• **ACTIVITY**
Could you return the listing below exactly, with every line intact?

[GIVEN RECORDS — start]

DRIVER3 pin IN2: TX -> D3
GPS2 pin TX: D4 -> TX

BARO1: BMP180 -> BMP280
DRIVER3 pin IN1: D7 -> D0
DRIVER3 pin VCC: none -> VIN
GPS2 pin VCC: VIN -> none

[GIVEN RECORDS — finish]

• **SOLVED PROBLEM**
DRIVER3 pin IN2: TX -> D3
GPS2 pin TX: D4 -> TX

BARO1: BMP180 -> BMP280
DRIVER3 pin IN1: D7 -> D0
DRIVER3 pin VCC: none -> VIN
GPS2 pin VCC: VIN -> none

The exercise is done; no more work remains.